--- TASK GOAL ---
Wherever a line in the records contains the word "degrees", return that line.

--- RECORDS SUPPLIED ---
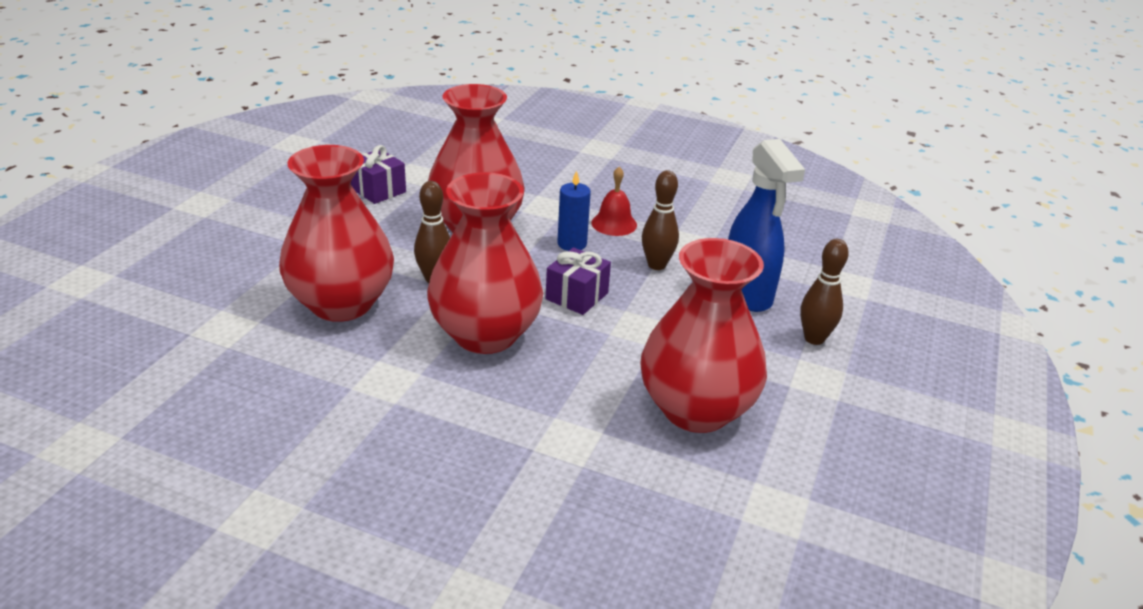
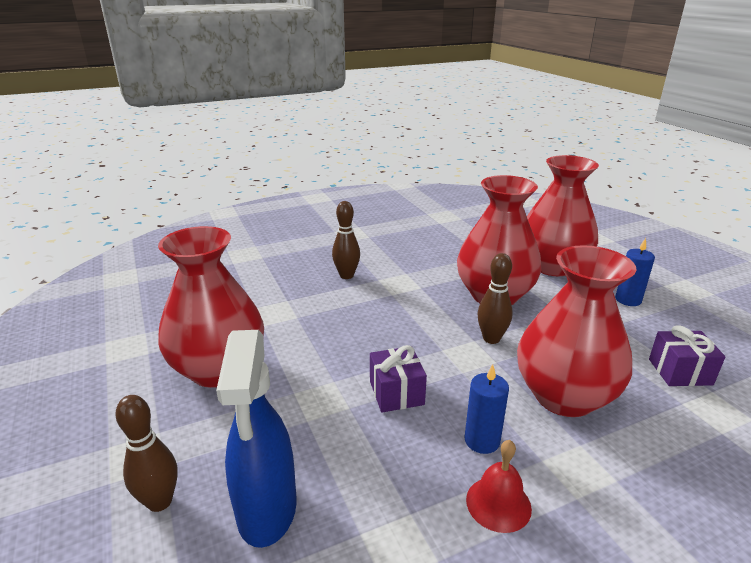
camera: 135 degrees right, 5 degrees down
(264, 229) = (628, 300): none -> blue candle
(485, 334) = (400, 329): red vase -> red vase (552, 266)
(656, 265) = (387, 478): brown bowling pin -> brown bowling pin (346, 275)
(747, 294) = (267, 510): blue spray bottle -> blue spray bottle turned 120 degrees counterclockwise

==

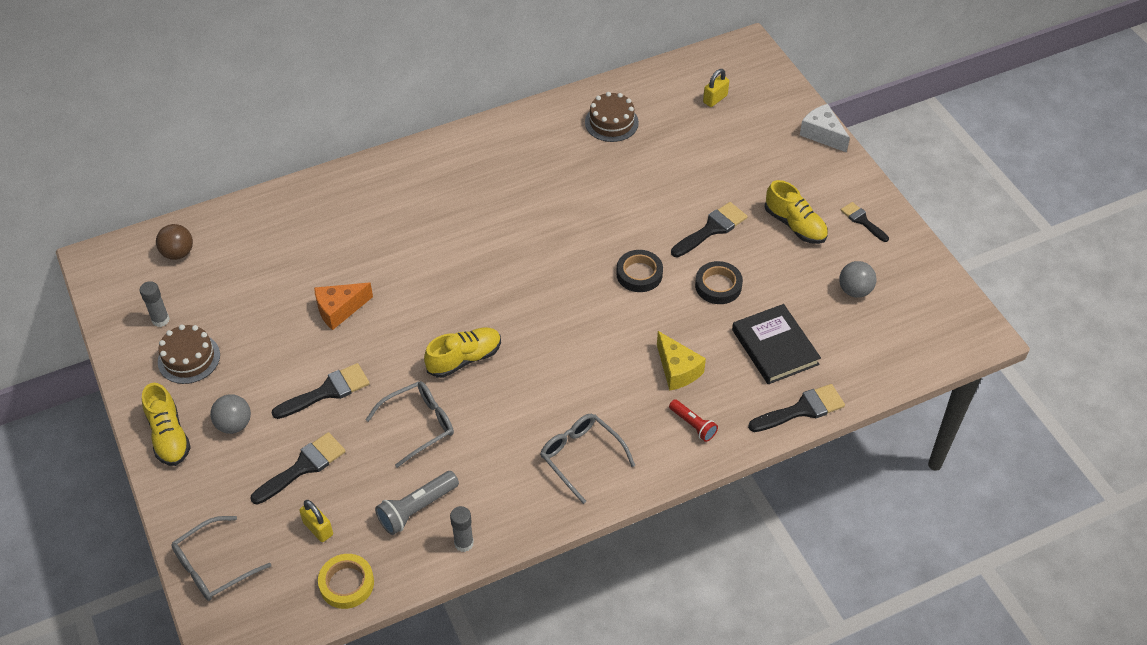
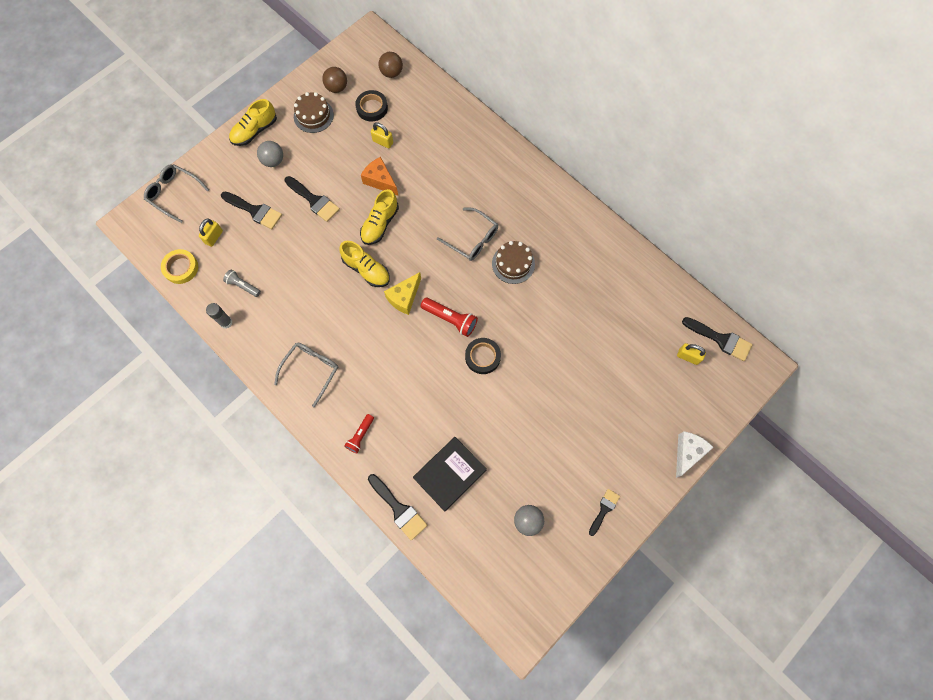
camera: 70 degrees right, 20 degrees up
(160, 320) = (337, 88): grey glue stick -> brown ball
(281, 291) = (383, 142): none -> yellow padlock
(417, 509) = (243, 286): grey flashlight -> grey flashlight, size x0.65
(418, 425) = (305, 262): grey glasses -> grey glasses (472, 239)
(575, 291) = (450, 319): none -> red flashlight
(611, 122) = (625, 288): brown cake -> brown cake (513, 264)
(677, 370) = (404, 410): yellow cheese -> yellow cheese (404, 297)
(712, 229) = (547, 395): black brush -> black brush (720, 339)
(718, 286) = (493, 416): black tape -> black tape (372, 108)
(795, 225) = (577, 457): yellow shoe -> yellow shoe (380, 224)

--- TASK OUTPUT ---
camera: 135 degrees right, 5 degrees down
(747, 294) = (267, 510): blue spray bottle -> blue spray bottle turned 120 degrees counterclockwise
camera: 70 degrees right, 20 degrees up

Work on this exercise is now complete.